Action item — Set down the listing exactly as given, minus images.

—————

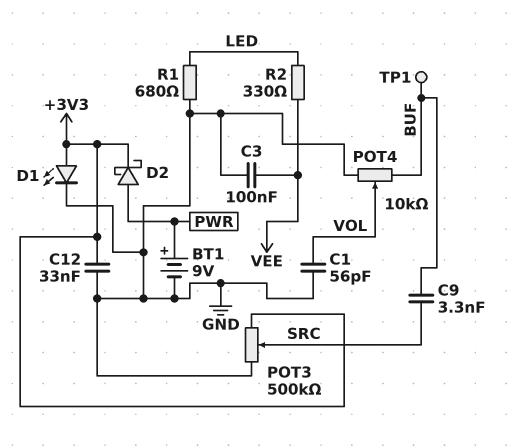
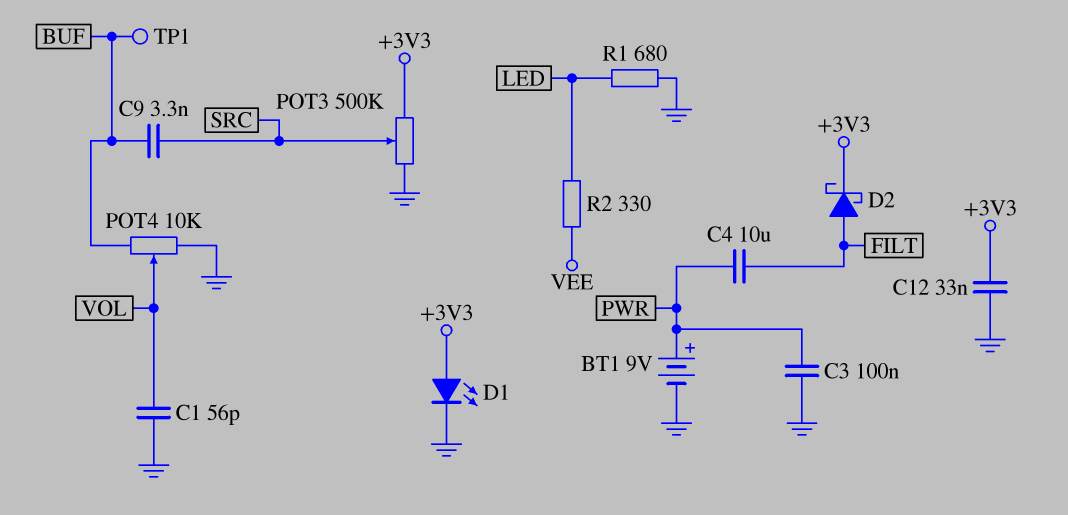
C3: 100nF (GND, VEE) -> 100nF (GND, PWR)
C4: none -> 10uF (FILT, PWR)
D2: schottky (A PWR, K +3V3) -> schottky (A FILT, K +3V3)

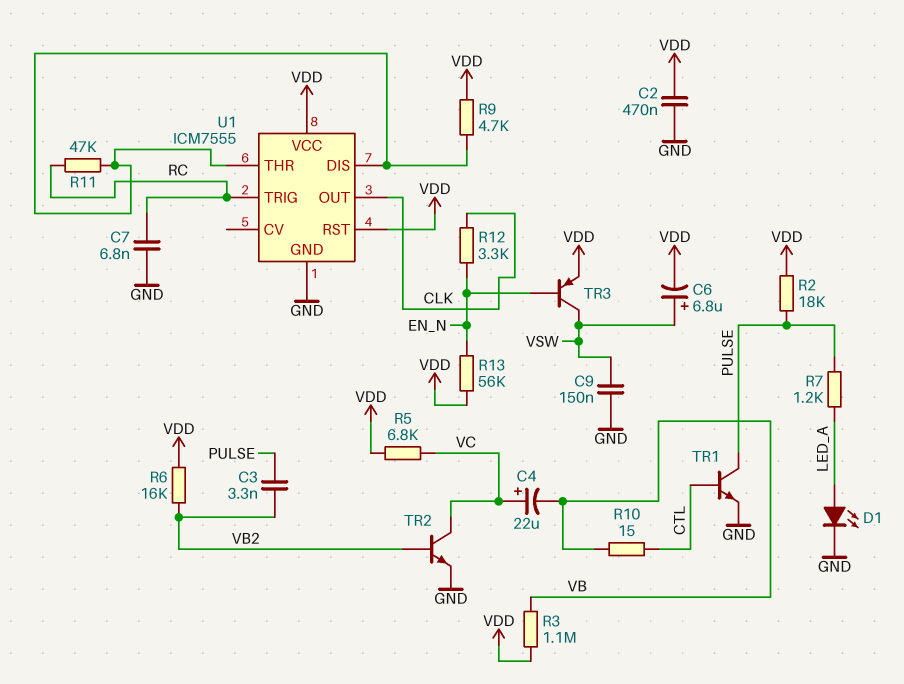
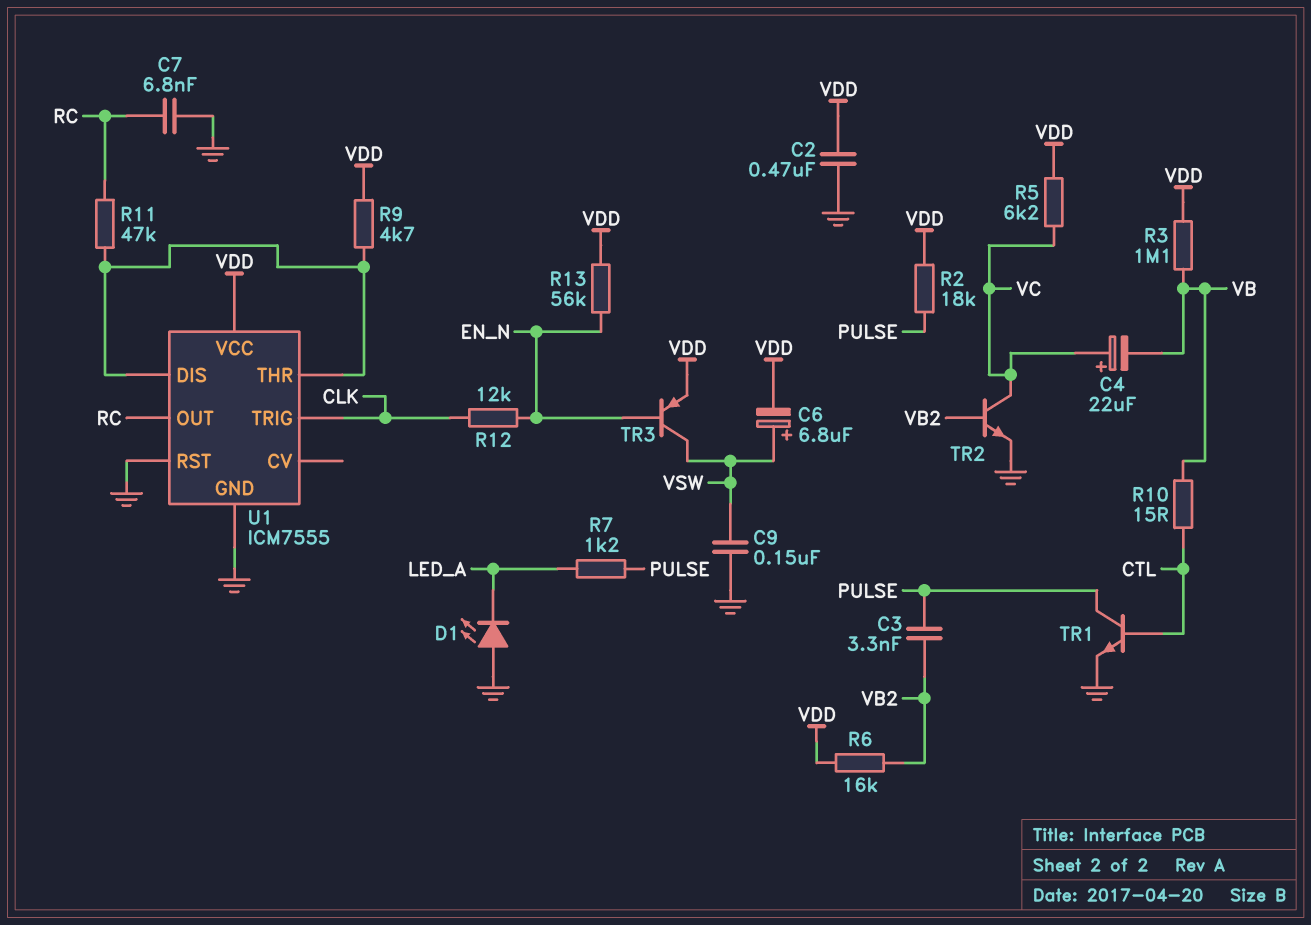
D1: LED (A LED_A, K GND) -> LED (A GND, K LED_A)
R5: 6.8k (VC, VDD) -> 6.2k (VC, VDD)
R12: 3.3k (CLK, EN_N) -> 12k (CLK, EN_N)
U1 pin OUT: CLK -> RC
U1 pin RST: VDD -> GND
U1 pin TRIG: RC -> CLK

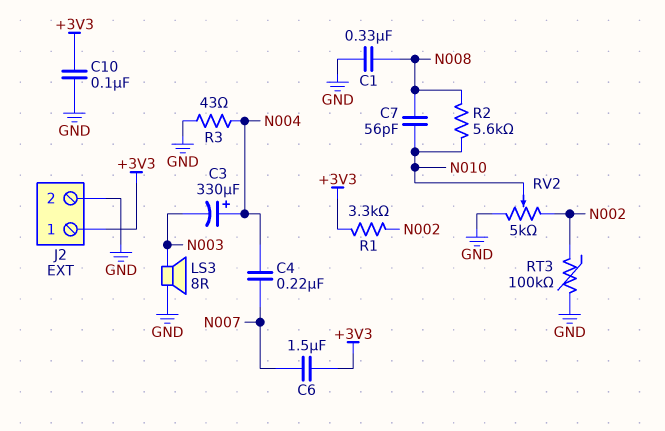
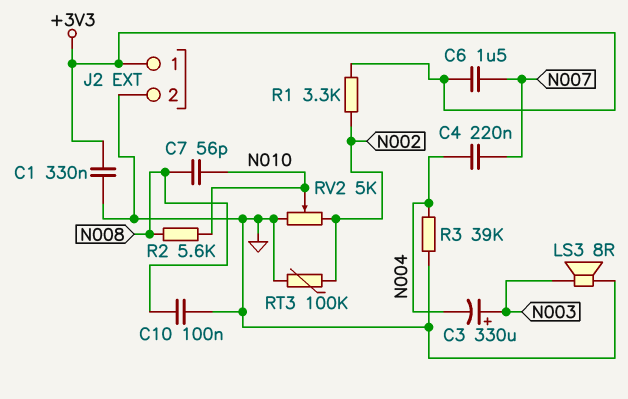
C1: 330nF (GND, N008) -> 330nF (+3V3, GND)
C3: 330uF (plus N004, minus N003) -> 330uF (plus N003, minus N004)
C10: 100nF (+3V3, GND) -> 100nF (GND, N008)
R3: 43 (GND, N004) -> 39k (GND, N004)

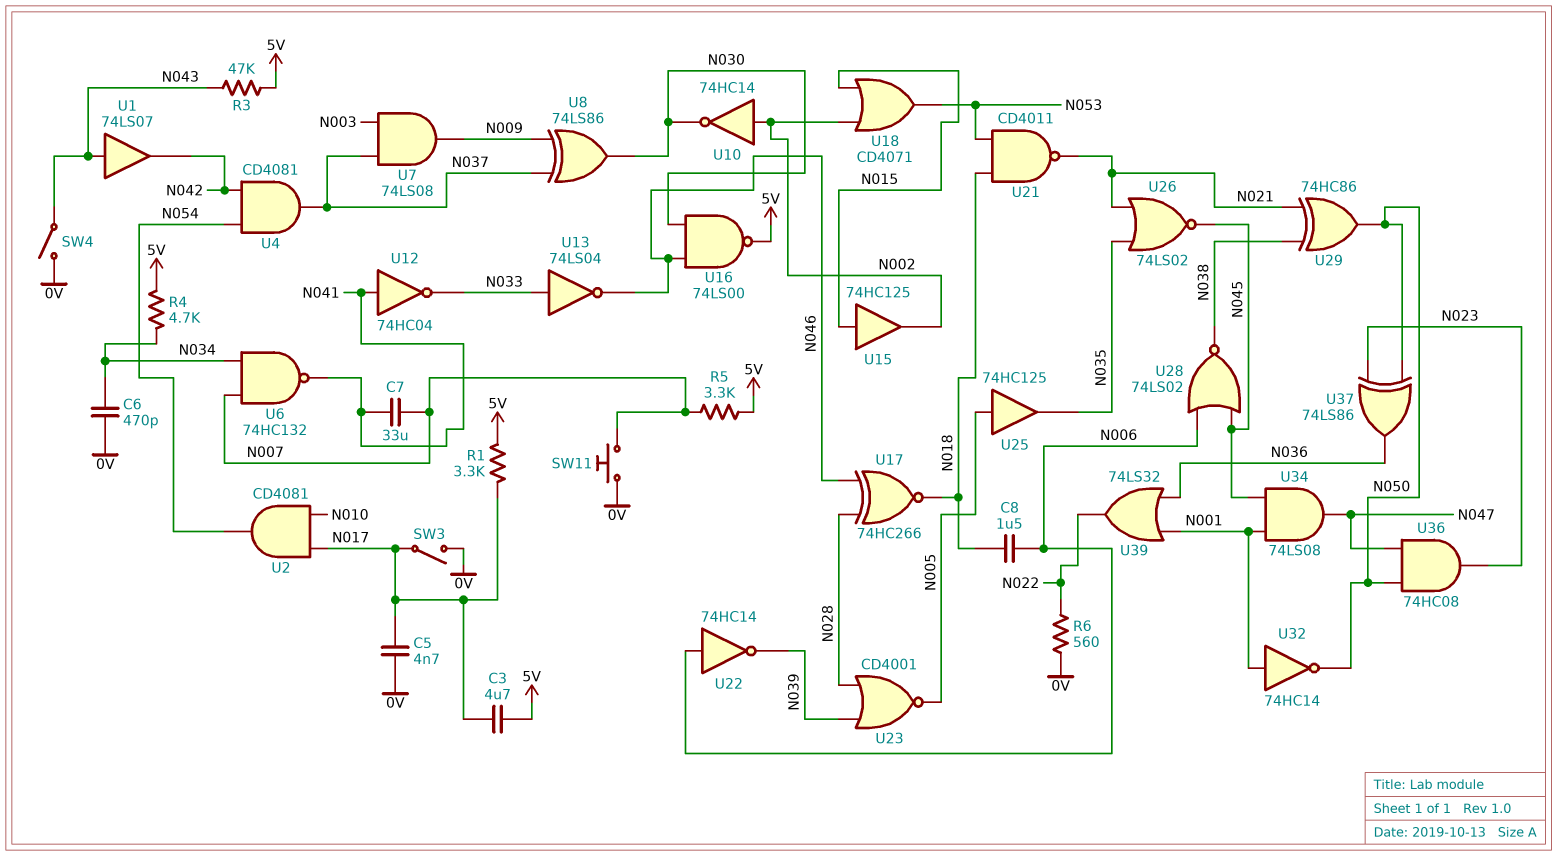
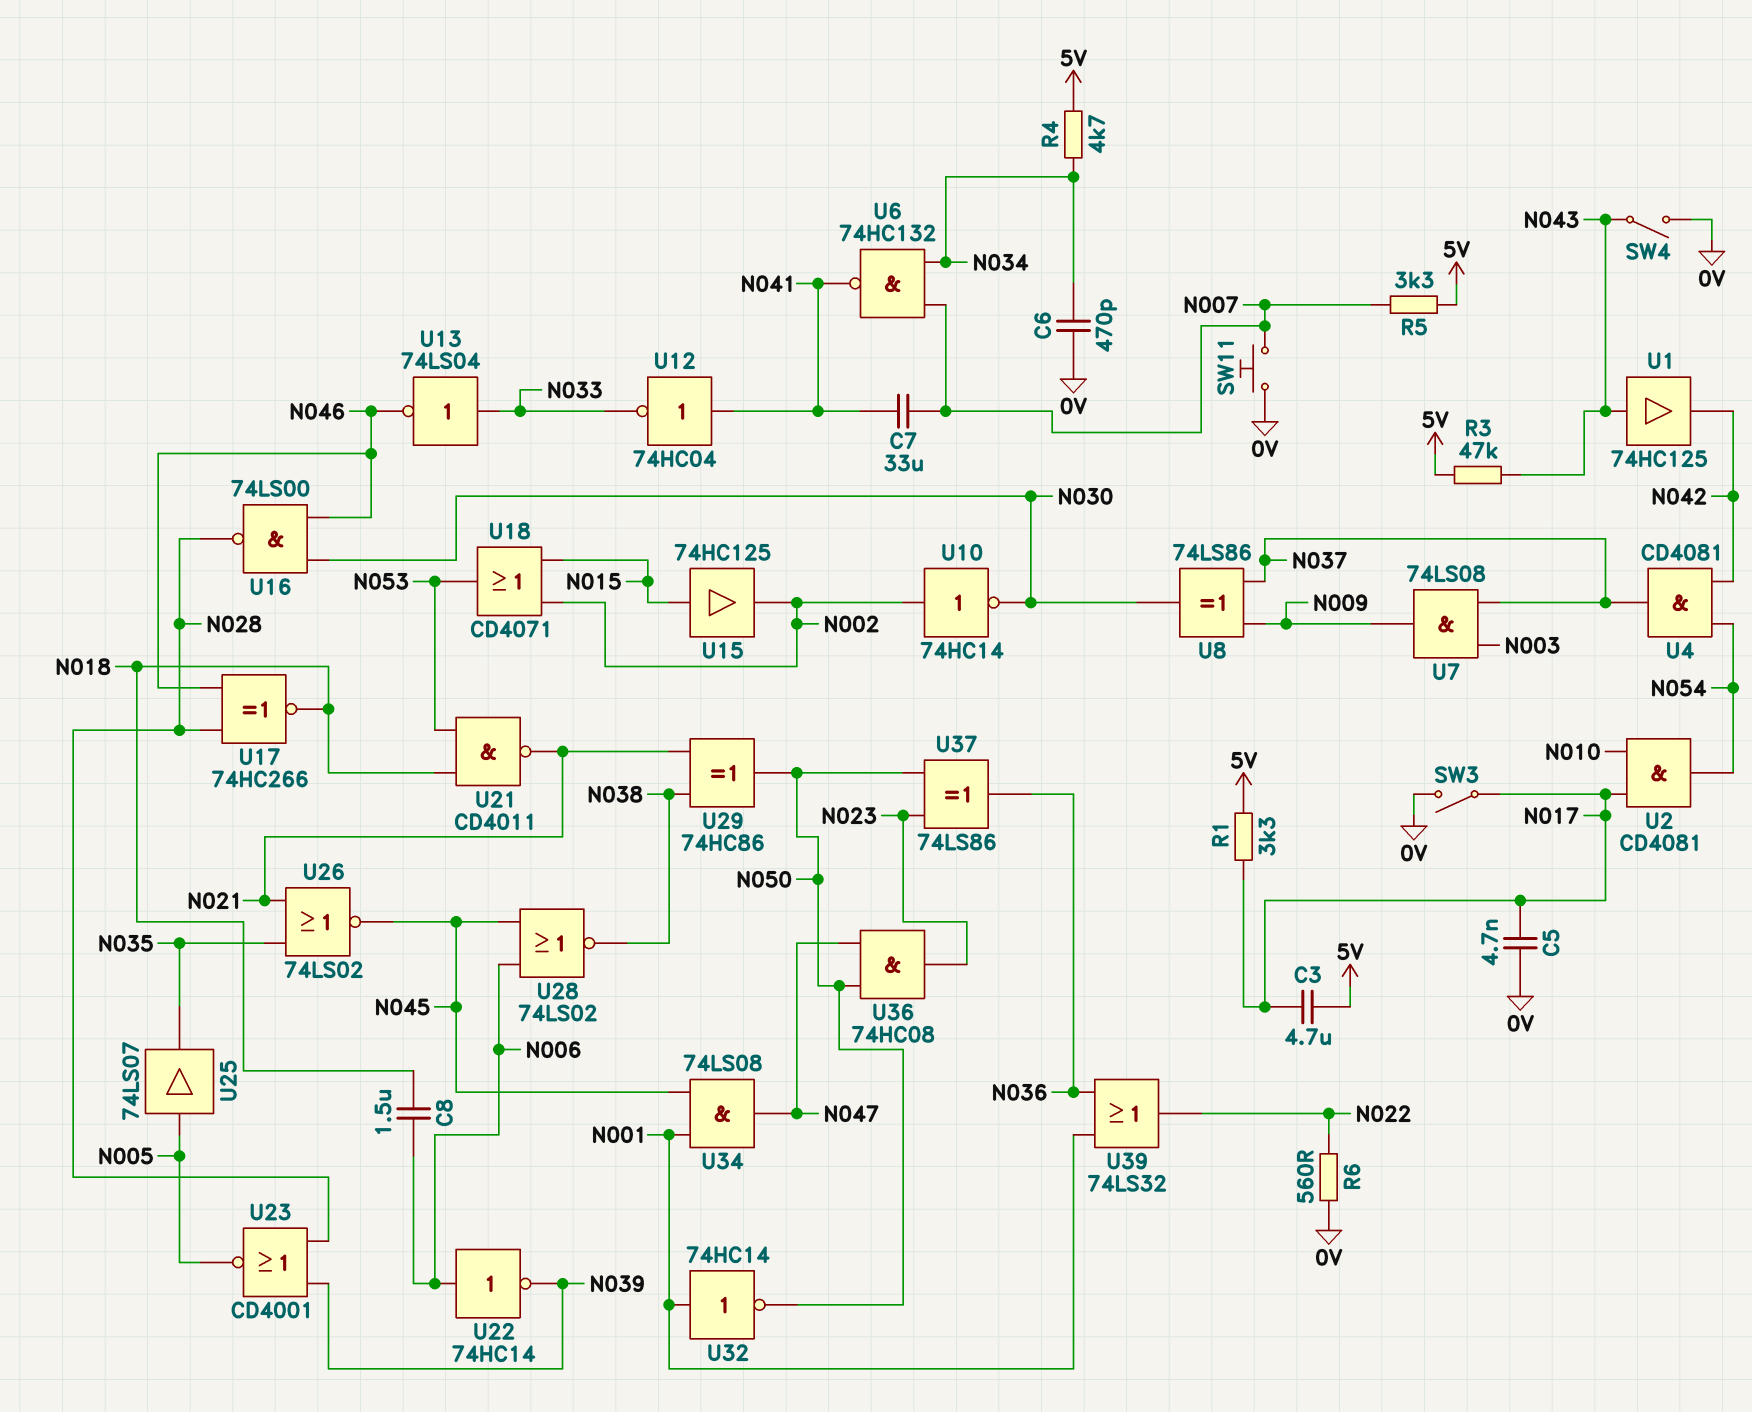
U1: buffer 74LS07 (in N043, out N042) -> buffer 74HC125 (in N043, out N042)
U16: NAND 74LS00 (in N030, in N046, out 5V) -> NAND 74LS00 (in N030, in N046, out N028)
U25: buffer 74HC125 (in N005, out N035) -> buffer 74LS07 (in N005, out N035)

—————

Output —
C3: 100nF (GND, VEE) -> 100nF (GND, PWR)
C4: none -> 10uF (FILT, PWR)
D2: schottky (A PWR, K +3V3) -> schottky (A FILT, K +3V3)

D1: LED (A LED_A, K GND) -> LED (A GND, K LED_A)
R5: 6.8k (VC, VDD) -> 6.2k (VC, VDD)
R12: 3.3k (CLK, EN_N) -> 12k (CLK, EN_N)
U1 pin OUT: CLK -> RC
U1 pin RST: VDD -> GND
U1 pin TRIG: RC -> CLK

C1: 330nF (GND, N008) -> 330nF (+3V3, GND)
C3: 330uF (plus N004, minus N003) -> 330uF (plus N003, minus N004)
C10: 100nF (+3V3, GND) -> 100nF (GND, N008)
R3: 43 (GND, N004) -> 39k (GND, N004)

U1: buffer 74LS07 (in N043, out N042) -> buffer 74HC125 (in N043, out N042)
U16: NAND 74LS00 (in N030, in N046, out 5V) -> NAND 74LS00 (in N030, in N046, out N028)
U25: buffer 74HC125 (in N005, out N035) -> buffer 74LS07 (in N005, out N035)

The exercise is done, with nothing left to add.